* [Aim]
Put every line of the material below into a numbered list. Skip the blank lines and leave out the pictures.

* [Materials provided]
===
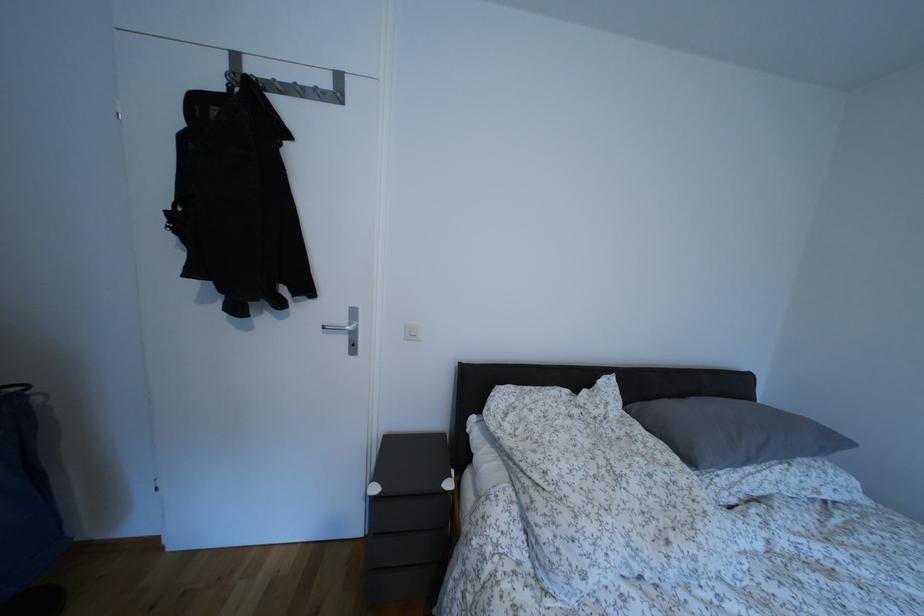
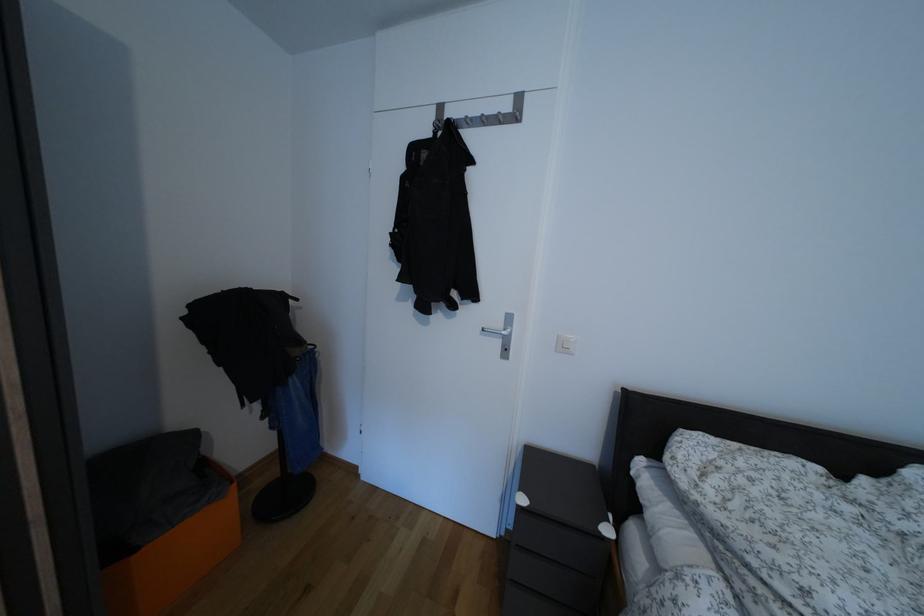
Question: The camera is either moving clockwise (left) or counter-clockwise (right) around the object. The first image is from the beginning of the video and the second image is from the end. Is the camera moving left or right when shooting the video?

Choices:
 (A) Left
 (B) Right

Answer: (B)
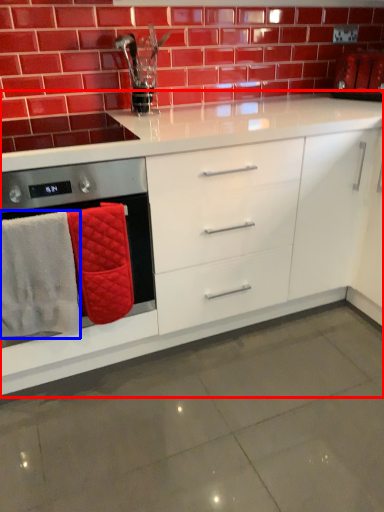
Question: Among these objects, which one is nearest to the camera, cabinetry (highlighted by a red box) or bath towel (highlighted by a blue box)?

Choices:
 (A) cabinetry
 (B) bath towel

Answer: (A)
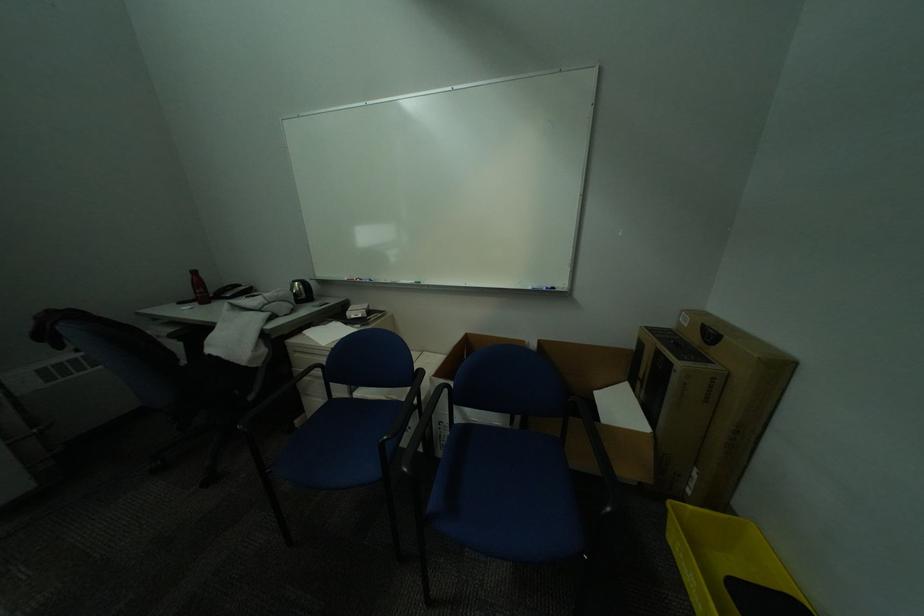
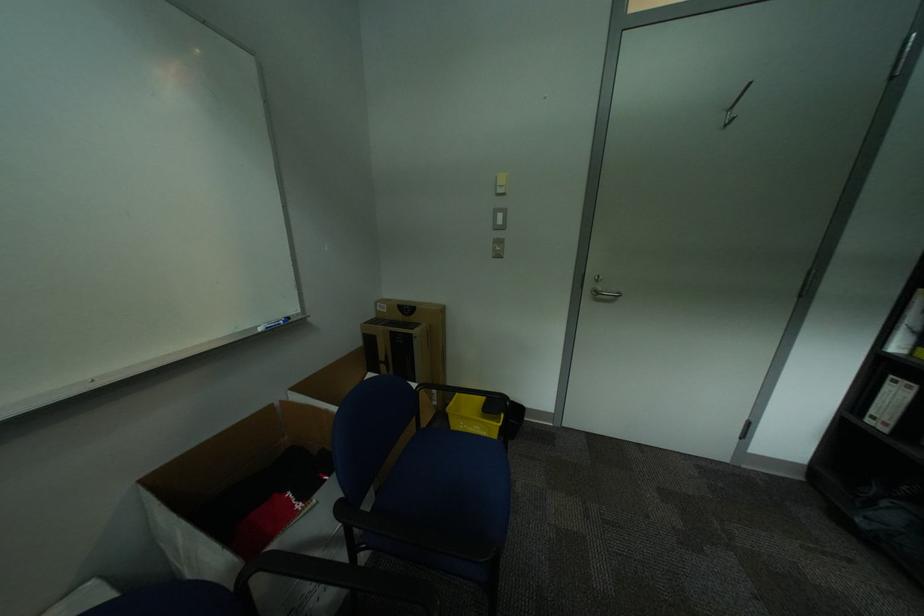
In the second image, find the point that corresponds to the point at 701,508 in the first image.

(463, 405)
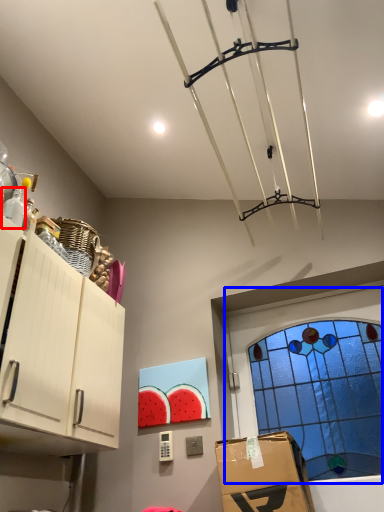
Question: Which object appears farthest to the camera in this image, bottle (highlighted by a red box) or window (highlighted by a blue box)?

Choices:
 (A) bottle
 (B) window

Answer: (B)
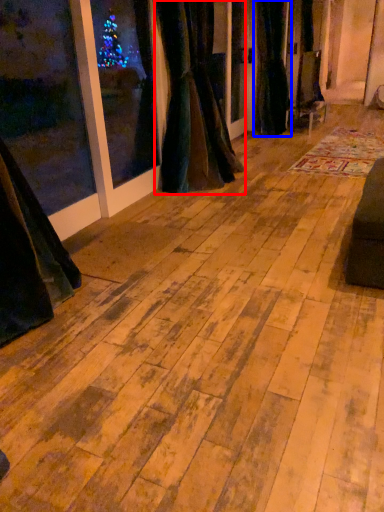
Question: Which object is further to the camera taking this photo, curtain (highlighted by a red box) or curtain (highlighted by a blue box)?

Choices:
 (A) curtain
 (B) curtain

Answer: (B)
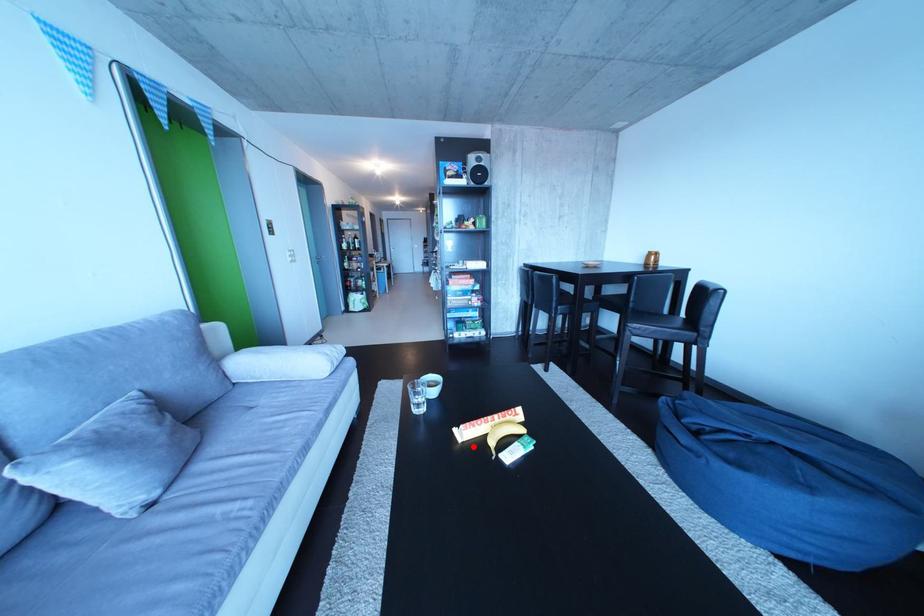
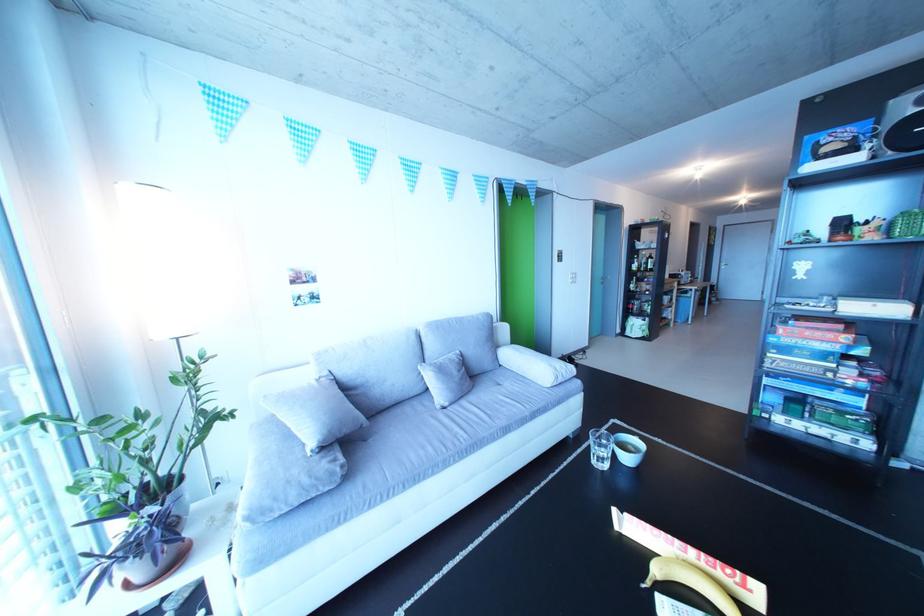
In the second image, find the point that corresponds to the highlighted location in the first image.

(630, 533)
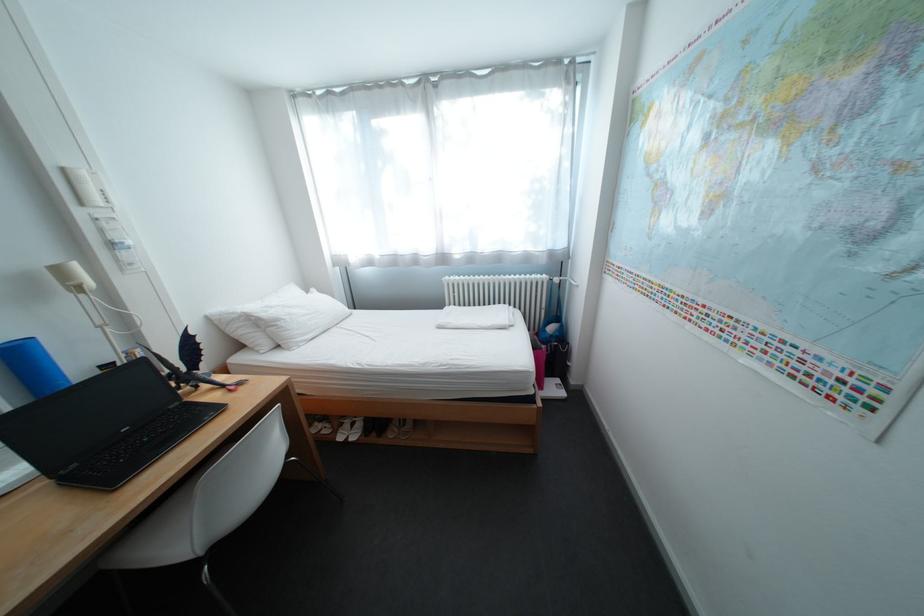
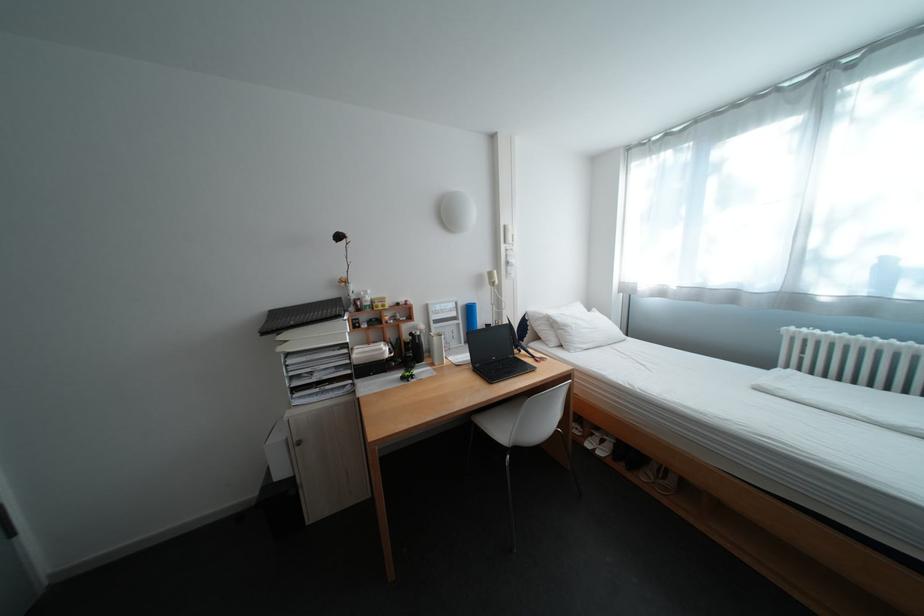
Question: The images are taken continuously from a first-person perspective. In which direction is your viewpoint rotating?

Choices:
 (A) Left
 (B) Right
 (C) Up
 (D) Down

Answer: (A)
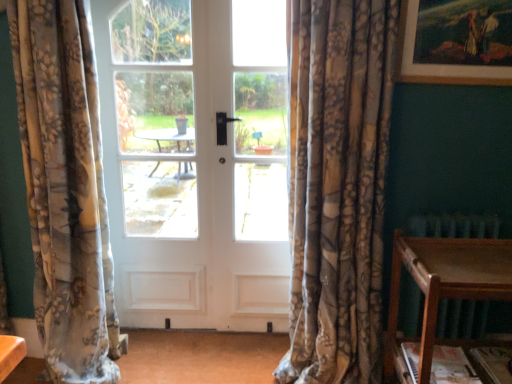
Question: Is white matte door at center in front of or behind wooden table at lower right in the image?

Choices:
 (A) front
 (B) behind

Answer: (B)

Question: In terms of height, does white matte door at center look taller or shorter compared to wooden table at lower right?

Choices:
 (A) tall
 (B) short

Answer: (A)

Question: Which object is the closest to the wooden table at lower right?

Choices:
 (A) white matte door at center
 (B) floral fabric curtain at left, the second curtain from the right
 (C) wooden picture frame at upper right
 (D) floral fabric curtain at center, the second curtain from the left

Answer: (D)

Question: Considering the real-world distances, which object is farthest from the floral fabric curtain at center, arranged as the 1th curtain when viewed from the right?

Choices:
 (A) white matte door at center
 (B) wooden picture frame at upper right
 (C) wooden table at lower right
 (D) floral fabric curtain at left, the 1th curtain viewed from the left

Answer: (D)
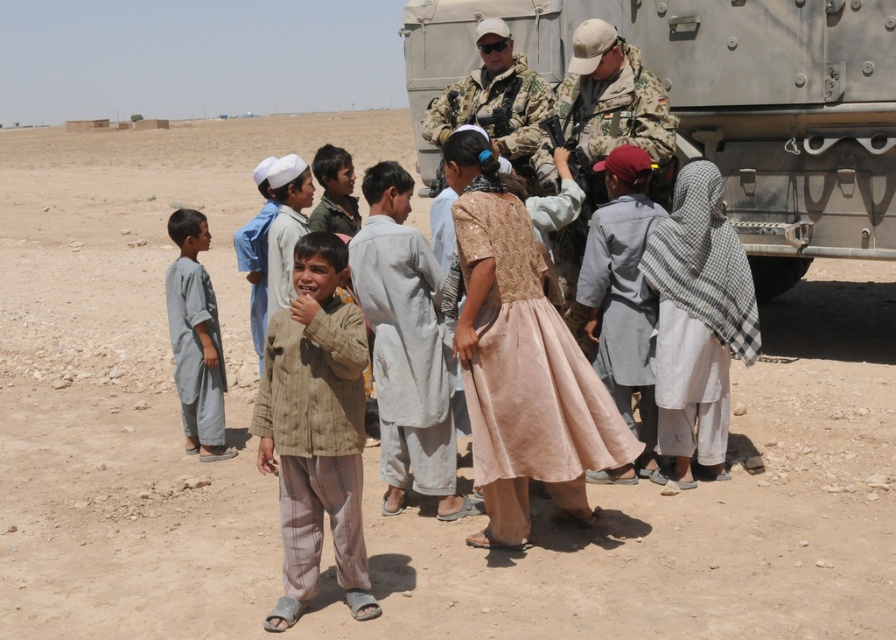
Between gray metallic tank at center and gray cotton robe at left, which one is positioned higher?

gray metallic tank at center is higher up.

Locate an element on the screen. gray metallic tank at center is located at coordinates (726, 104).

Is gray cotton robe at left thinner than camouflage uniform at center?

Yes.

Who is positioned more to the right, gray cotton robe at left or camouflage uniform at center?

camouflage uniform at center

At what (x,y) coordinates should I click in order to perform the action: click on gray cotton robe at left. Please return your answer as a coordinate pair (x, y). This screenshot has width=896, height=640. Looking at the image, I should click on (195, 339).

Which is in front, point (760, 19) or point (531, 93)?

Point (531, 93) is more forward.

Which is behind, point (798, 182) or point (520, 106)?

Positioned behind is point (798, 182).

Locate an element on the screen. This screenshot has width=896, height=640. gray metallic tank at center is located at coordinates (726, 104).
===
* [Finished task]
1. Question: The camera is either moving clockwise (left) or counter-clockwise (right) around the object. The first image is from the beginning of the video and the second image is from the end. Is the camera moving left or right when shooting the video?
2. Choices:
3.  (A) Left
4.  (B) Right
5. Answer: (B)
6. Question: Among these objects, which one is nearest to the camera, cabinetry (highlighted by a red box) or bath towel (highlighted by a blue box)?
7. Choices:
8.  (A) cabinetry
9.  (B) bath towel
10. Answer: (A)
11. In the second image, find the point that corresponds to the point at 701,508 in the first image.
12. (463, 405)
13. Question: Which object appears farthest to the camera in this image, bottle (highlighted by a red box) or window (highlighted by a blue box)?
14. Choices:
15.  (A) bottle
16.  (B) window
17. Answer: (B)
18. Question: Which object is further to the camera taking this photo, curtain (highlighted by a red box) or curtain (highlighted by a blue box)?
19. Choices:
20.  (A) curtain
21.  (B) curtain
22. Answer: (B)
23. In the second image, find the point that corresponds to the highlighted location in the first image.
24. (630, 533)
25. Question: The images are taken continuously from a first-person perspective. In which direction is your viewpoint rotating?
26. Choices:
27.  (A) Left
28.  (B) Right
29.  (C) Up
30.  (D) Down
31. Answer: (A)
32. Question: Is white matte door at center in front of or behind wooden table at lower right in the image?
33. Choices:
34.  (A) front
35.  (B) behind
36. Answer: (B)
37. Question: In terms of height, does white matte door at center look taller or shorter compared to wooden table at lower right?
38. Choices:
39.  (A) tall
40.  (B) short
41. Answer: (A)
42. Question: Which object is the closest to the wooden table at lower right?
43. Choices:
44.  (A) white matte door at center
45.  (B) floral fabric curtain at left, the second curtain from the right
46.  (C) wooden picture frame at upper right
47.  (D) floral fabric curtain at center, the second curtain from the left
48. Answer: (D)
49. Question: Considering the real-world distances, which object is farthest from the floral fabric curtain at center, arranged as the 1th curtain when viewed from the right?
50. Choices:
51.  (A) white matte door at center
52.  (B) wooden picture frame at upper right
53.  (C) wooden table at lower right
54.  (D) floral fabric curtain at left, the 1th curtain viewed from the left
55. Answer: (D)
56. Between gray metallic tank at center and gray cotton robe at left, which one is positioned higher?
57. gray metallic tank at center is higher up.
58. Locate an element on the screen. gray metallic tank at center is located at coordinates (726, 104).
59. Is gray cotton robe at left thinner than camouflage uniform at center?
60. Yes.
61. Who is positioned more to the right, gray cotton robe at left or camouflage uniform at center?
62. camouflage uniform at center
63. At what (x,y) coordinates should I click in order to perform the action: click on gray cotton robe at left. Please return your answer as a coordinate pair (x, y). This screenshot has width=896, height=640. Looking at the image, I should click on (195, 339).
64. Which is in front, point (760, 19) or point (531, 93)?
65. Point (531, 93) is more forward.
66. Which is behind, point (798, 182) or point (520, 106)?
67. Positioned behind is point (798, 182).
68. Locate an element on the screen. This screenshot has width=896, height=640. gray metallic tank at center is located at coordinates (726, 104).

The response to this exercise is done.